(Beginning of Data to use)

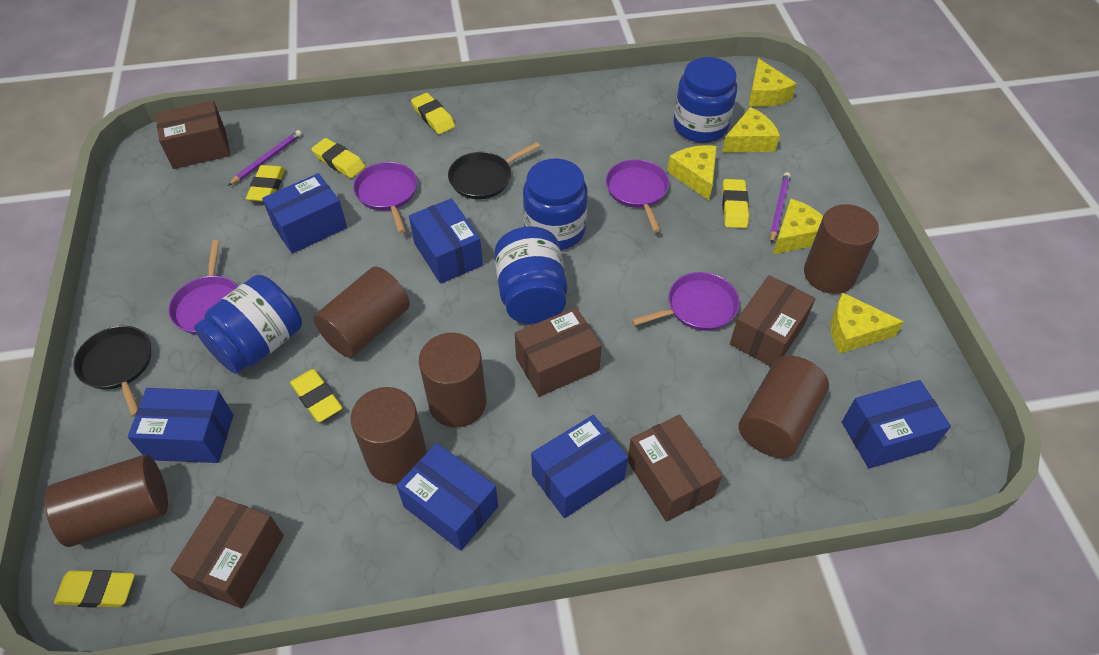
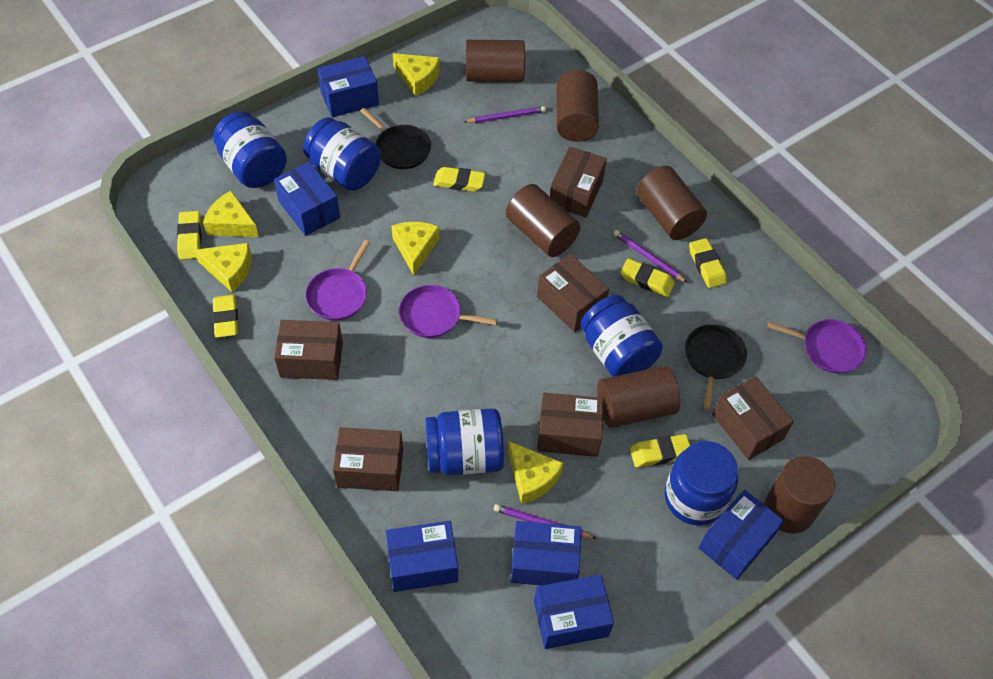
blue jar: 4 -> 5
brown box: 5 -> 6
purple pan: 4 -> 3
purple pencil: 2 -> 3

(End of Data to use)
(Beginning of Data to use)

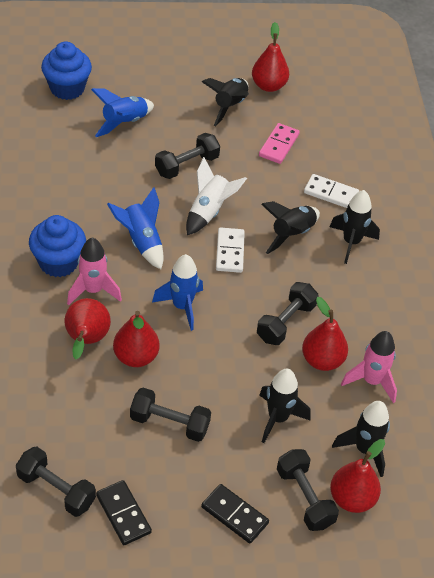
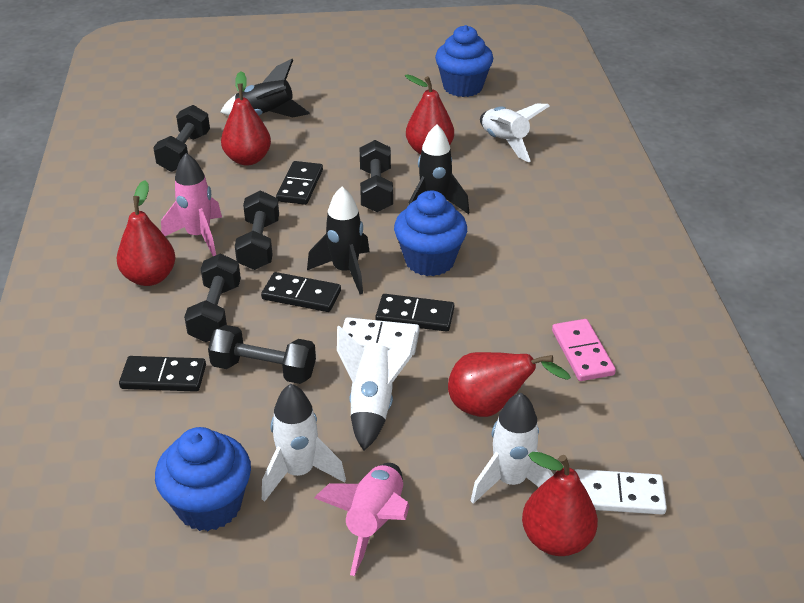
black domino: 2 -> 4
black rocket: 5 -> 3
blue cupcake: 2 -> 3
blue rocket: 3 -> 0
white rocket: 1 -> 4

(End of Data to use)

■ Goal of the exercise:
Each line in the records above with "rocket" must be returned.

■ Answer below:
black rocket: 5 -> 3
blue rocket: 3 -> 0
white rocket: 1 -> 4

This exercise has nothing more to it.